**Your objective:** On how many lines of the data below does the word "orange" appear? Reply with the number only.

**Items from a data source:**

----

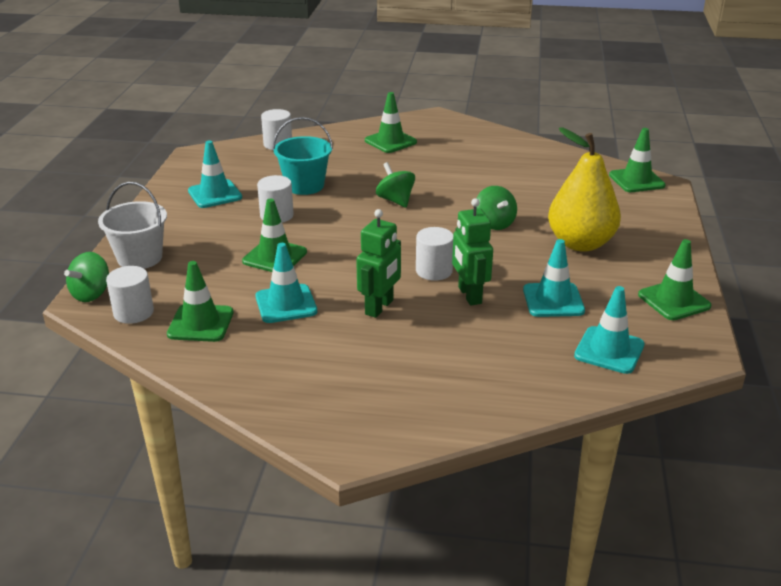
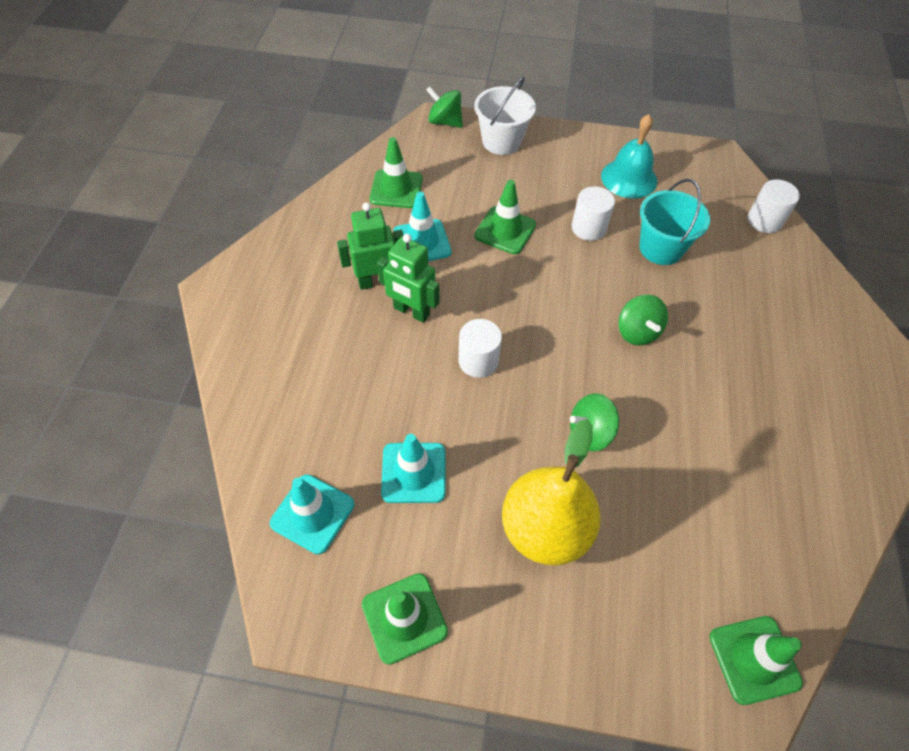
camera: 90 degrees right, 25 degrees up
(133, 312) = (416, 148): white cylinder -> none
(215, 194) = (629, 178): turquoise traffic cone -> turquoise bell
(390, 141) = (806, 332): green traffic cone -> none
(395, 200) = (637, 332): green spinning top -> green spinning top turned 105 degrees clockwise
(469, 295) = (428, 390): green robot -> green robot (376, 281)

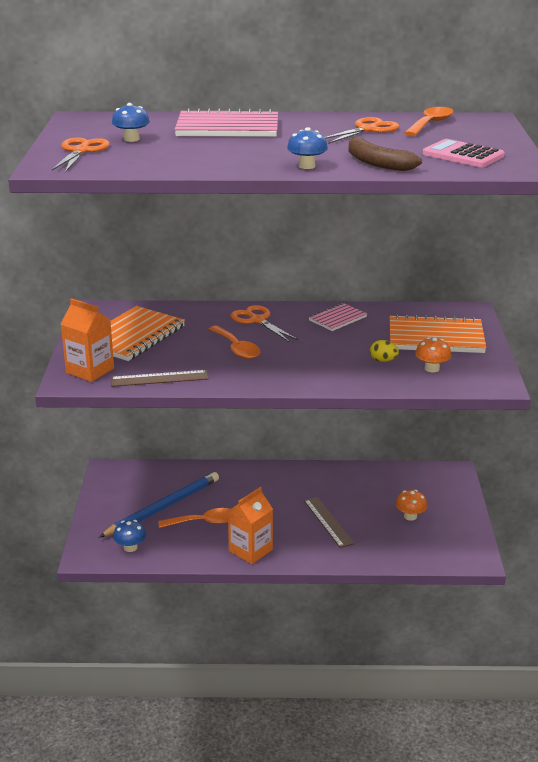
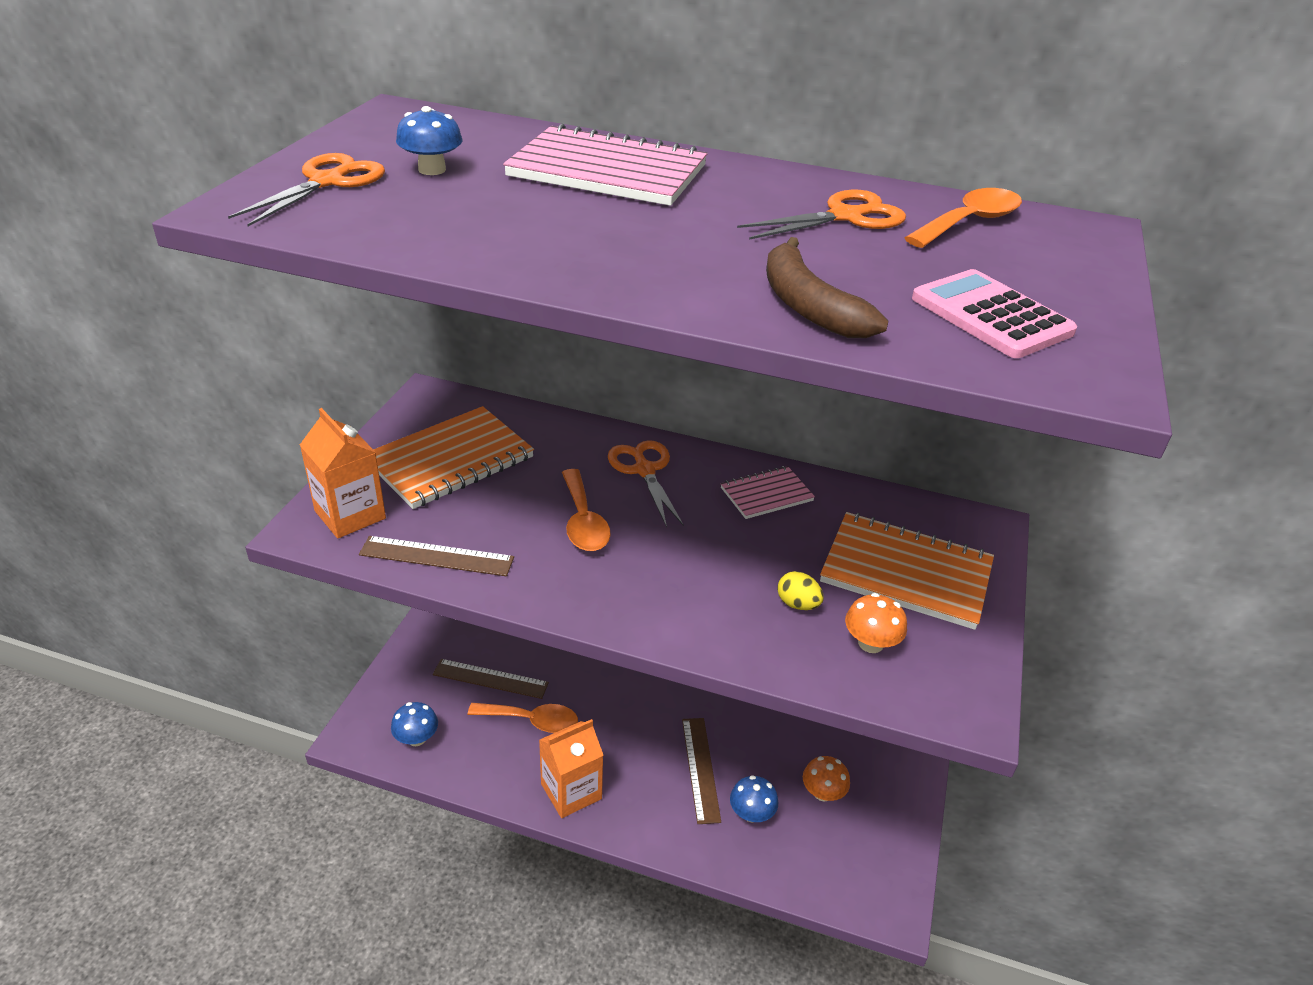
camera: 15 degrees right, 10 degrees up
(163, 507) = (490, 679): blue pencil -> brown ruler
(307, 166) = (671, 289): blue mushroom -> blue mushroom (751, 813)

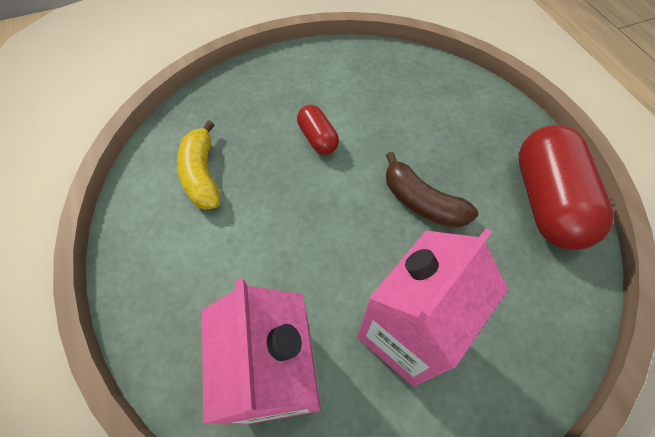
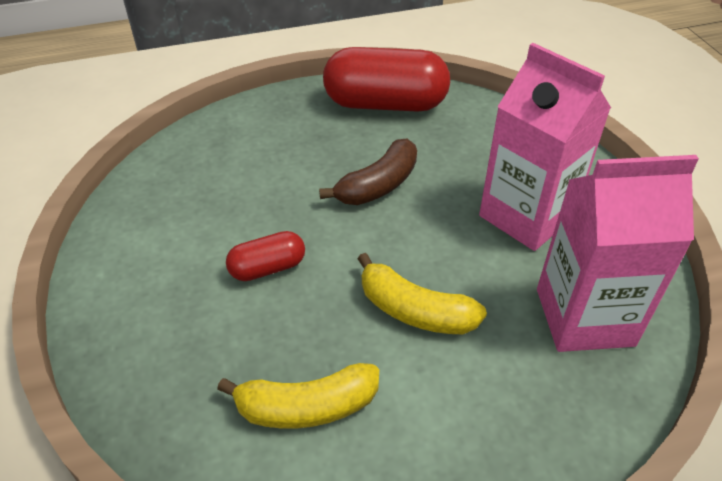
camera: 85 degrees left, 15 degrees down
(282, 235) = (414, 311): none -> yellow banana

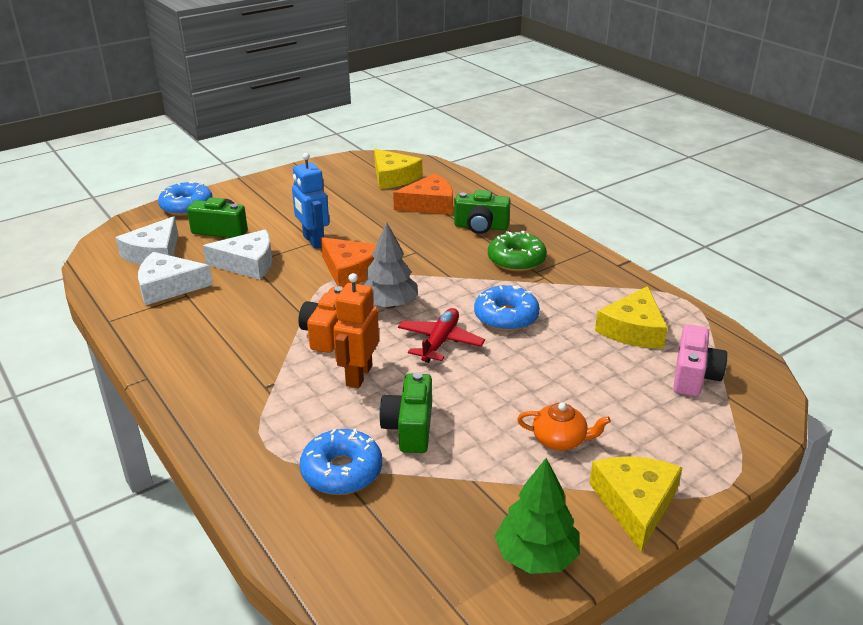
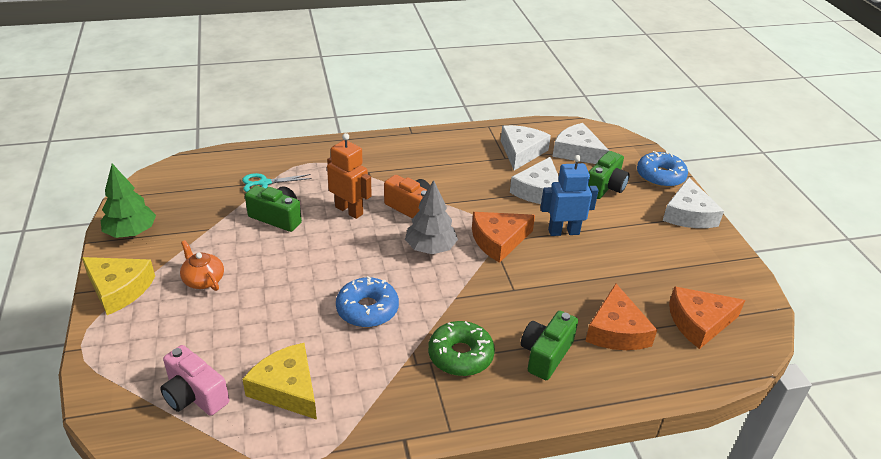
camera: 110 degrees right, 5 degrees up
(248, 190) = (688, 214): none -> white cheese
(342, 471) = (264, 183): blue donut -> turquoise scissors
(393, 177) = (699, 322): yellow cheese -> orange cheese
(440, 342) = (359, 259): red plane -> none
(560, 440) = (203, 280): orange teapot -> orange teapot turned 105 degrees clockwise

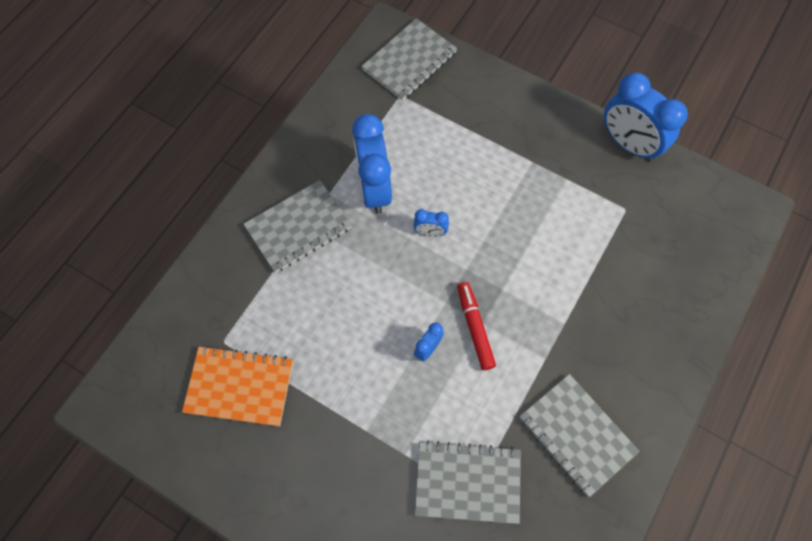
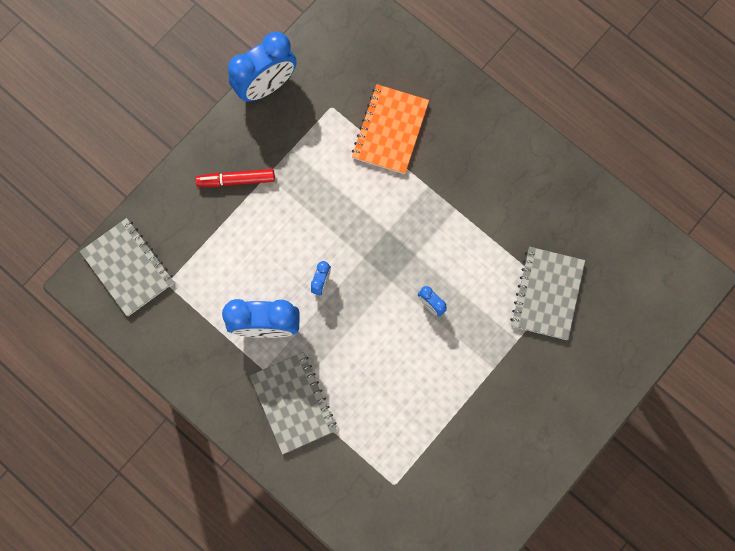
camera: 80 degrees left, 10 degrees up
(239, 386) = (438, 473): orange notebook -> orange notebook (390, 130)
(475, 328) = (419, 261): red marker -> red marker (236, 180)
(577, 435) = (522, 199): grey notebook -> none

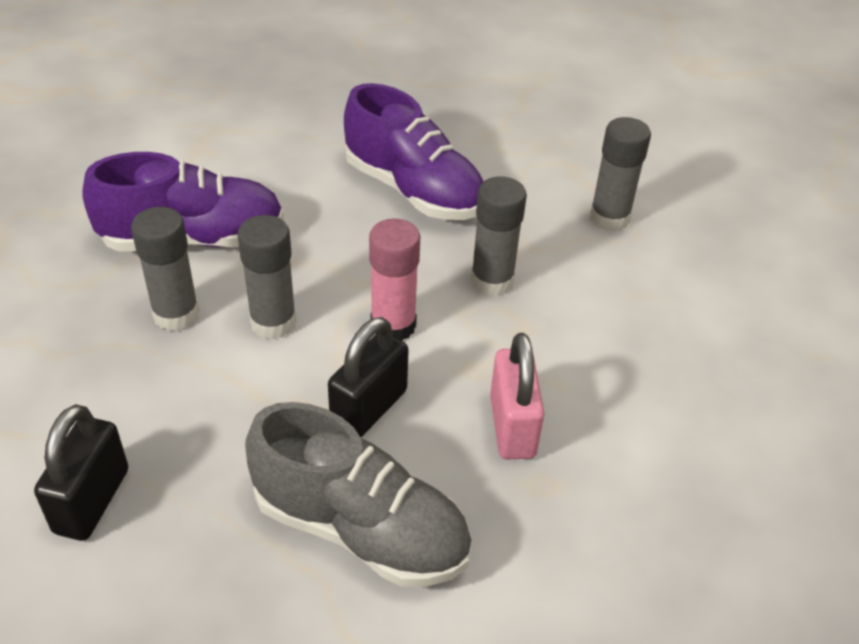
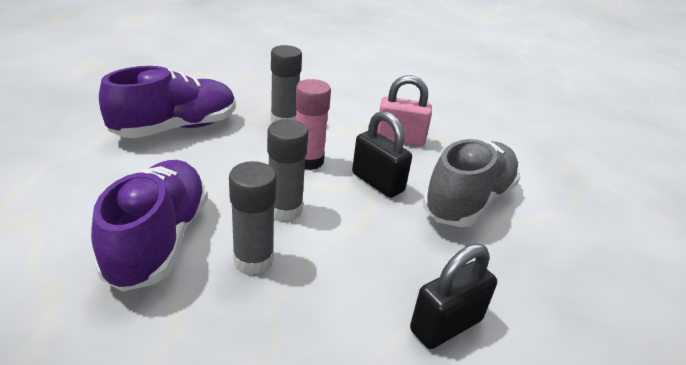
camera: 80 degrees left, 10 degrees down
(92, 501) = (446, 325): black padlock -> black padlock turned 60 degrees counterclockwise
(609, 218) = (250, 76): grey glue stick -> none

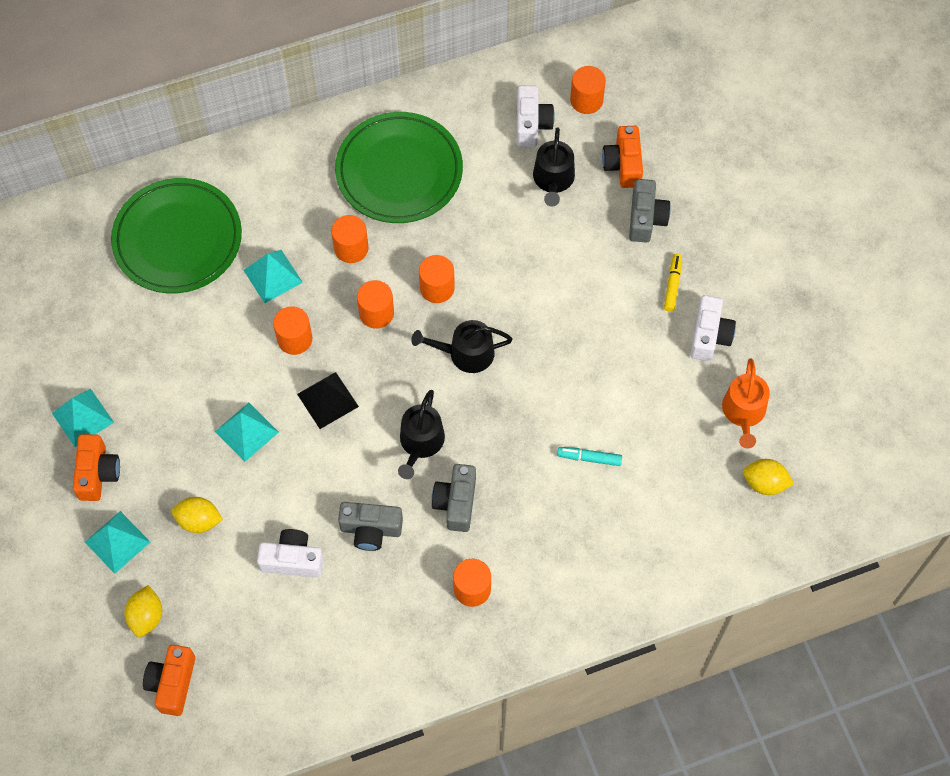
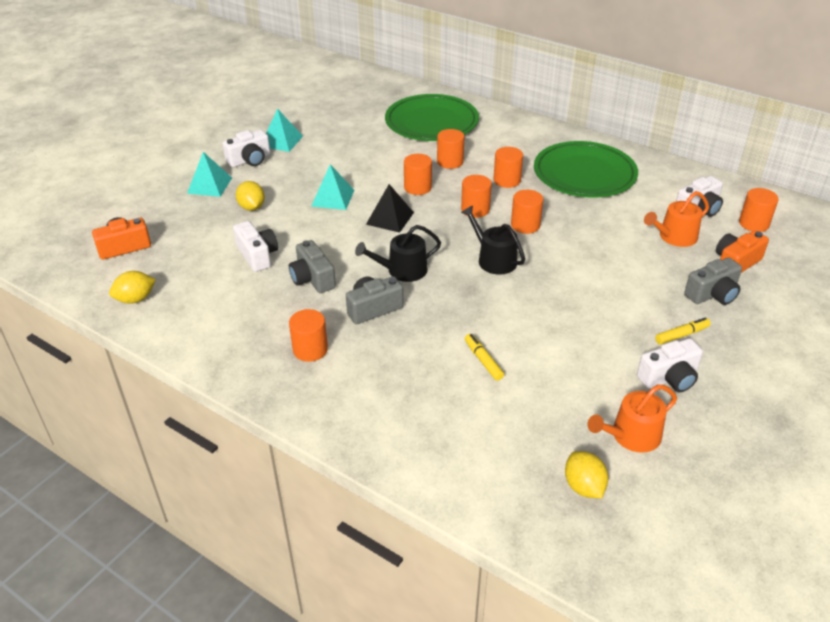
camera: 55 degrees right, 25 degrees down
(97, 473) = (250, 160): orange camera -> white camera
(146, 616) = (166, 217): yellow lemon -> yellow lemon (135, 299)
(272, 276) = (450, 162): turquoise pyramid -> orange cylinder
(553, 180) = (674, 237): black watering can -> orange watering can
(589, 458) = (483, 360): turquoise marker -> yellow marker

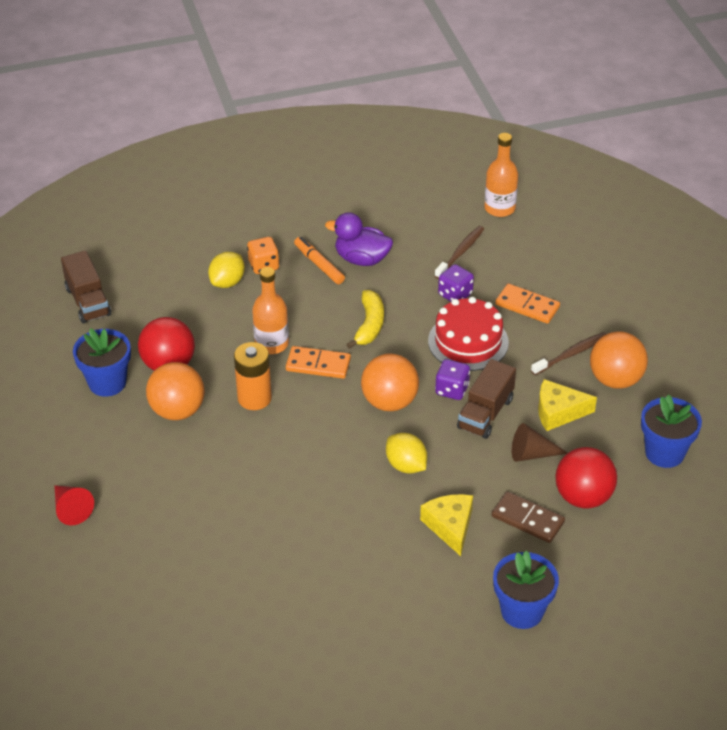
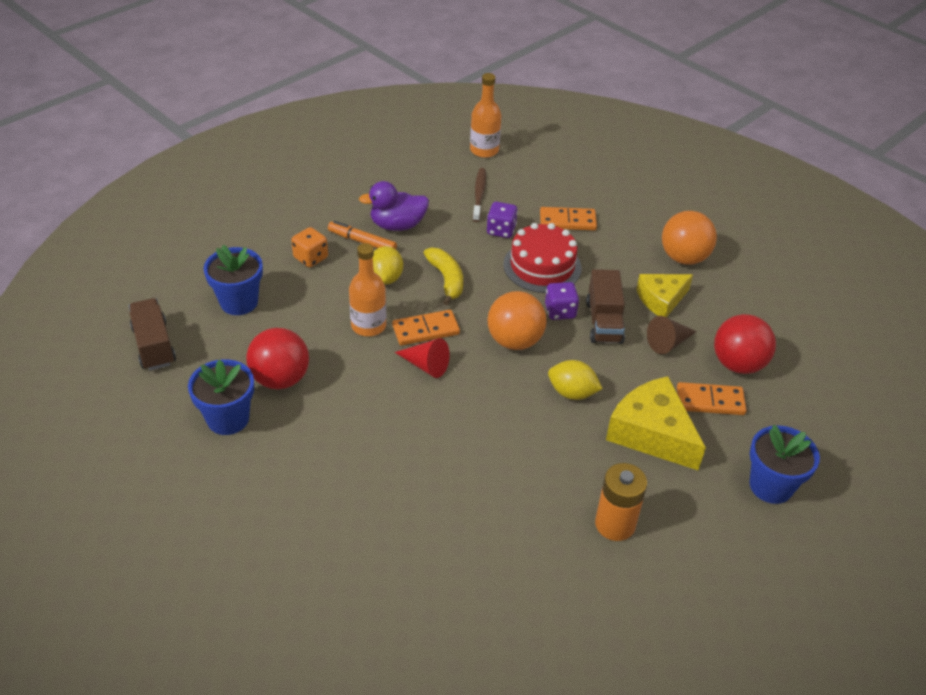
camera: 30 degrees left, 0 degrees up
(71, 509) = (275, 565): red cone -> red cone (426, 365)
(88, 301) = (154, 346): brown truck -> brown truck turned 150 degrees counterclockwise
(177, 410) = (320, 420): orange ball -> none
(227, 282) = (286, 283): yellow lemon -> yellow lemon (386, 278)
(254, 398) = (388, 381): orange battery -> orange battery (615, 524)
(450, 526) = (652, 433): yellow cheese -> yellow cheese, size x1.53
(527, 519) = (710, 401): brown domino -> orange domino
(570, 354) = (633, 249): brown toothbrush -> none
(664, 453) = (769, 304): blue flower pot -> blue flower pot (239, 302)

----

**Answer box:** 9